> INPUT RECORDS:
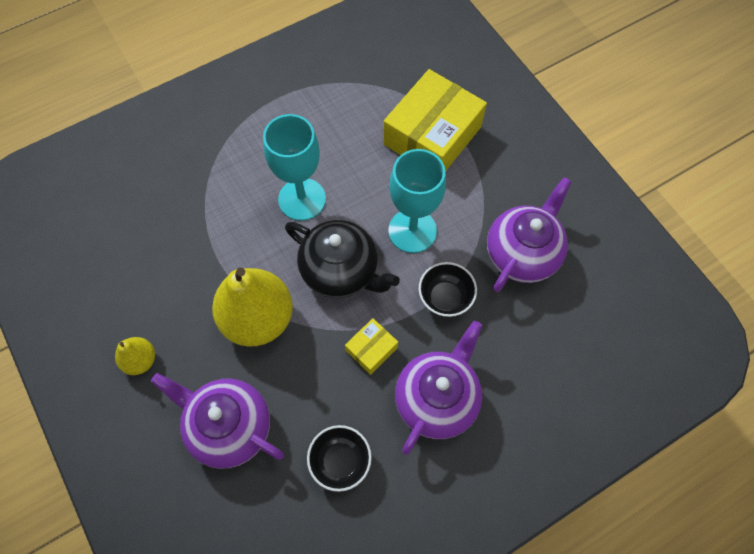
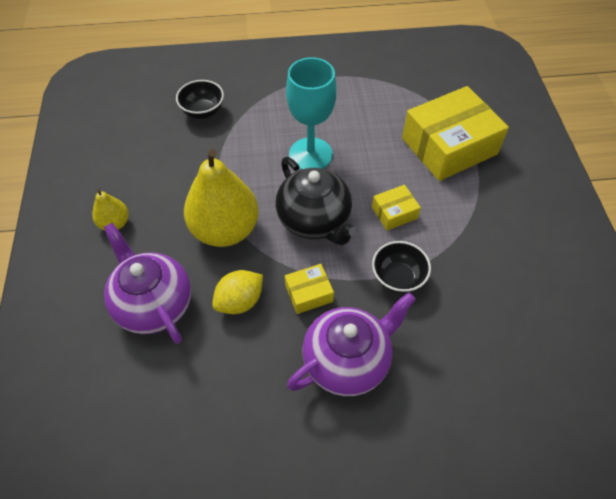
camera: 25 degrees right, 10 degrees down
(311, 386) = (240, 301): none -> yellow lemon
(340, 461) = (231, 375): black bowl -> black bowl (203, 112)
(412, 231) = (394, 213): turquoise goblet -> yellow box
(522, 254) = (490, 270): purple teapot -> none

==

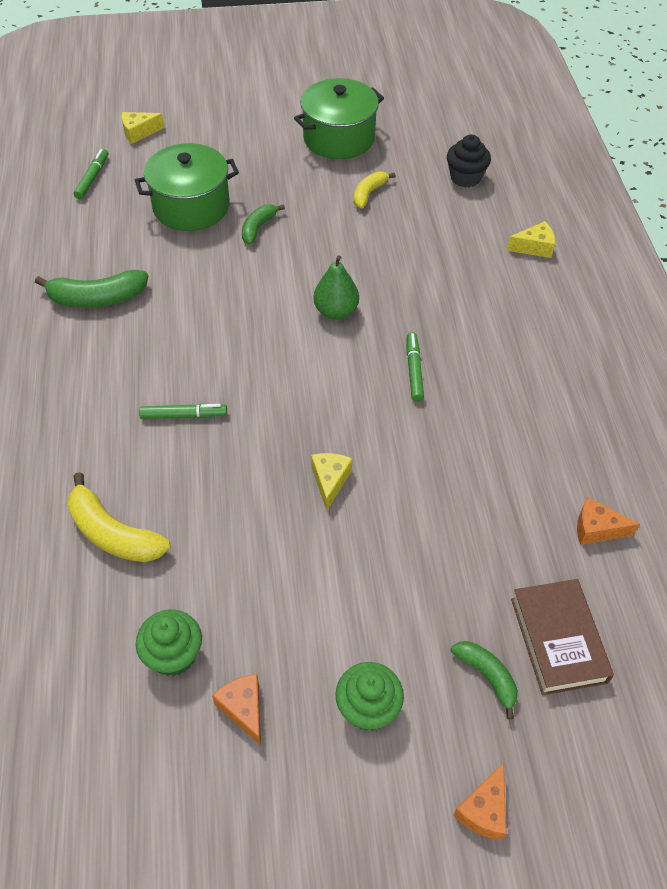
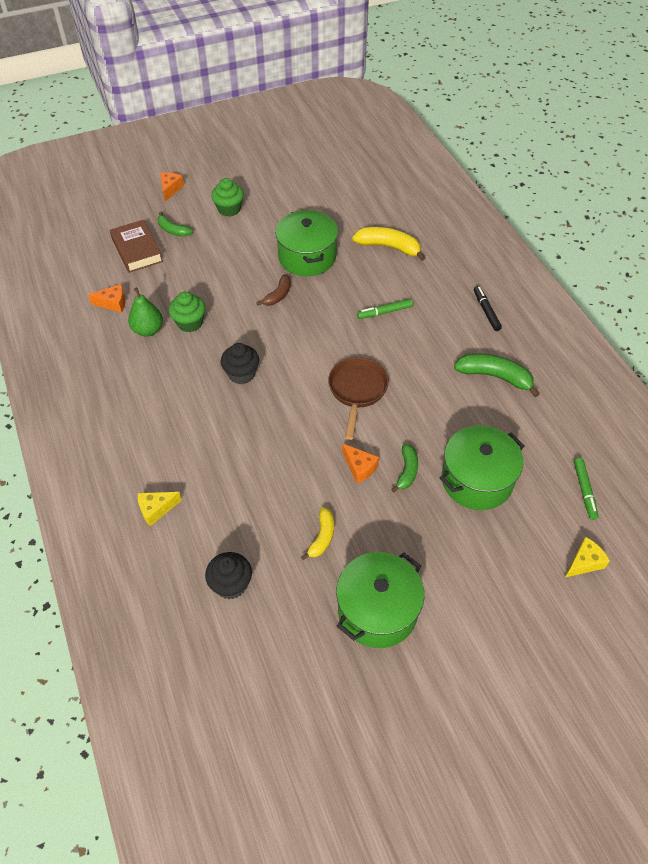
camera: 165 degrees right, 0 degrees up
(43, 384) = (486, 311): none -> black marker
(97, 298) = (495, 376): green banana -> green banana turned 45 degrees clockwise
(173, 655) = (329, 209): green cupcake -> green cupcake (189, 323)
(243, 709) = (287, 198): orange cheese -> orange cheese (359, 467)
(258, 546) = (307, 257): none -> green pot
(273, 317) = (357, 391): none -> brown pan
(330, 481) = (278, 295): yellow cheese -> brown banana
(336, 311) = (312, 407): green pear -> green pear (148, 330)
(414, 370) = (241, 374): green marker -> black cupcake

> EXERCISE DESCRIPTION:
Look through the material above and pick out each line holding the word "black".

> OUTPUT BELOW:
(340, 461) = (231, 375): black bowl -> black bowl (203, 112)
(43, 384) = (486, 311): none -> black marker
(414, 370) = (241, 374): green marker -> black cupcake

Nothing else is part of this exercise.